■ Task to carry out ■
An exact copy of all the data, minus the images, is required.

Dataset entries START

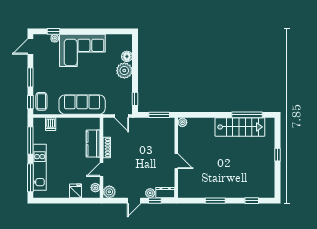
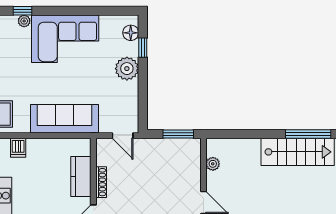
floor lamp: (127, 56) -> (131, 33), moved
window: (135, 99) -> (143, 48), moved
plant: (182, 122) -> (213, 164), moved

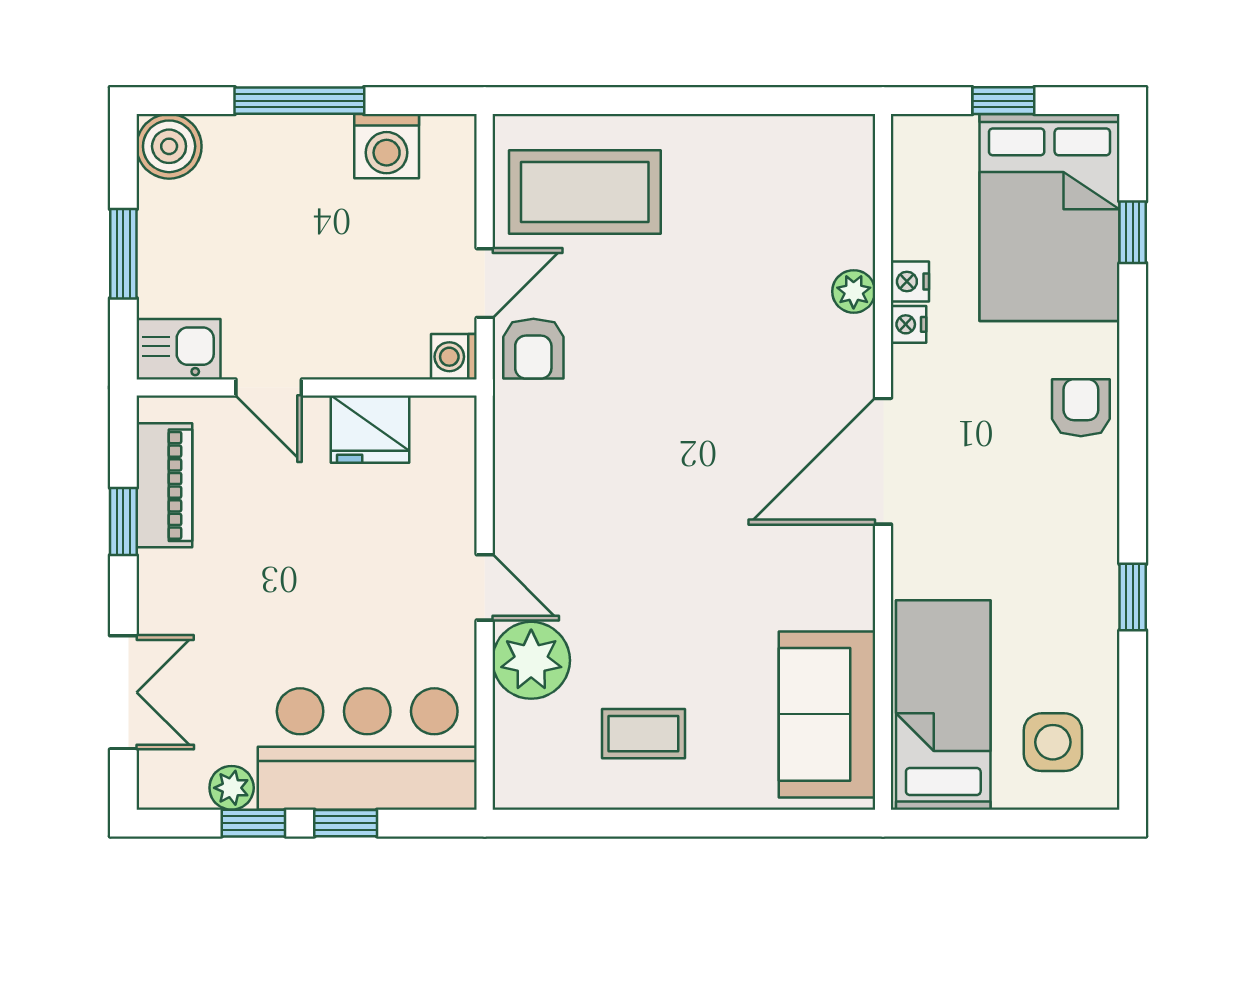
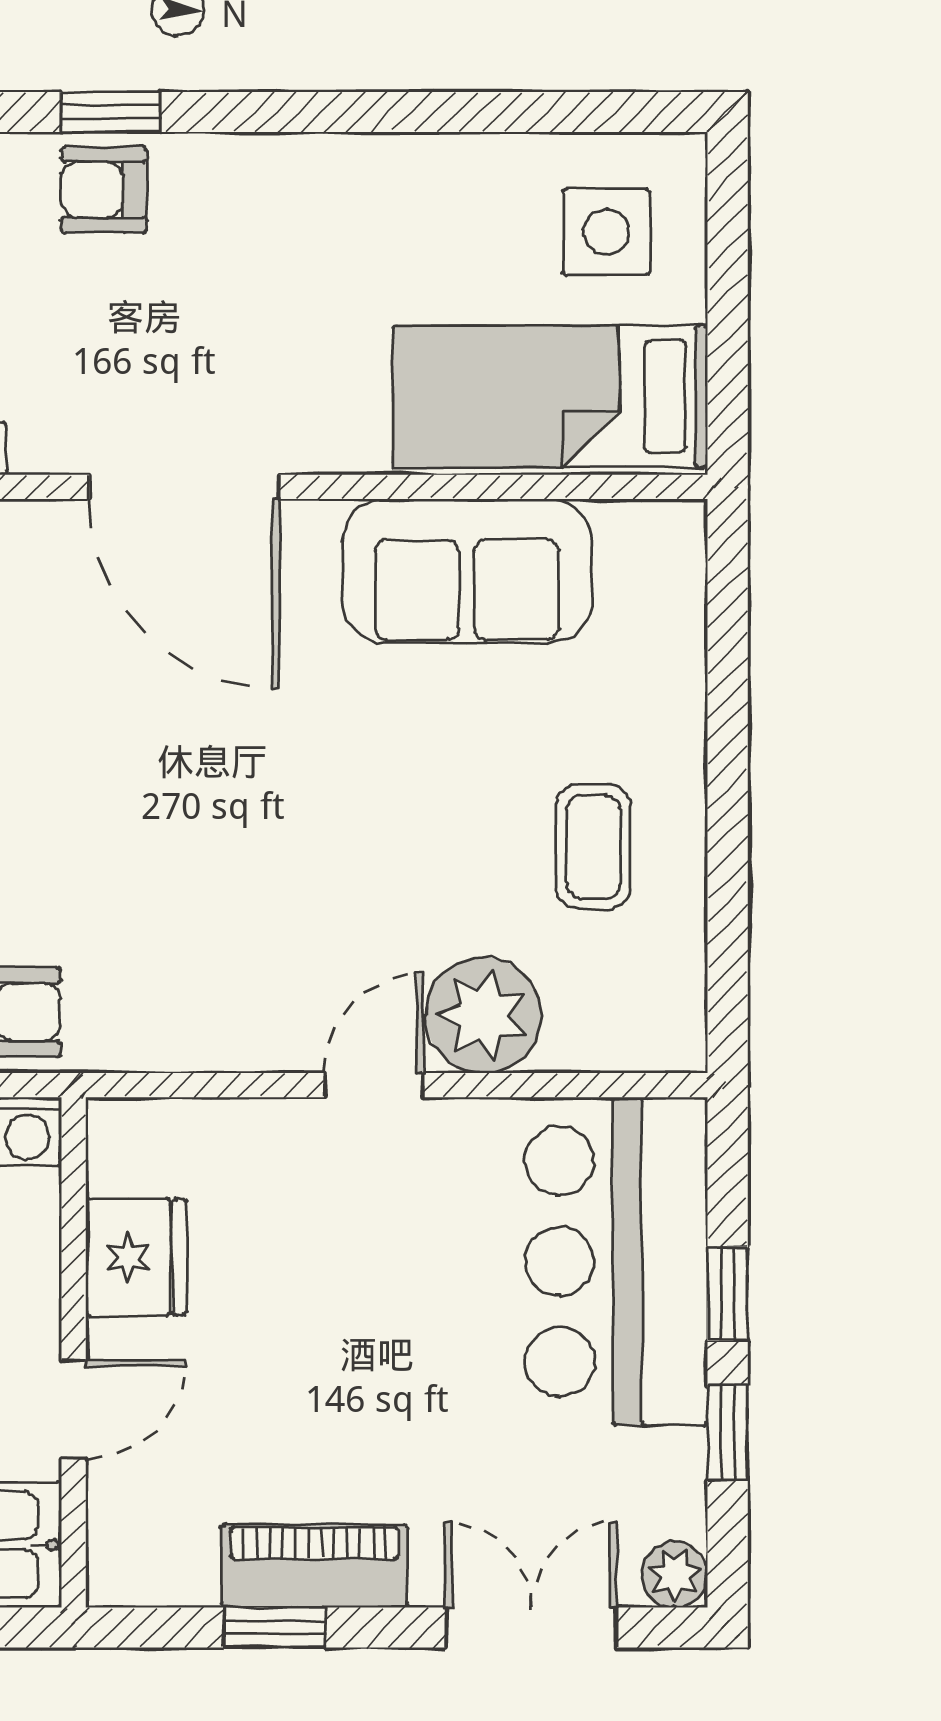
piano: (164, 485) -> (314, 1566), moved
window: (1133, 597) -> (111, 112), moved
sofa: (827, 714) -> (467, 571), moved
plant: (232, 788) -> (675, 1575), moved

Dataset entries END

■ Finished exercise ■
floor lamp: (127, 56) -> (131, 33), moved
window: (135, 99) -> (143, 48), moved
plant: (182, 122) -> (213, 164), moved

piano: (164, 485) -> (314, 1566), moved
window: (1133, 597) -> (111, 112), moved
sofa: (827, 714) -> (467, 571), moved
plant: (232, 788) -> (675, 1575), moved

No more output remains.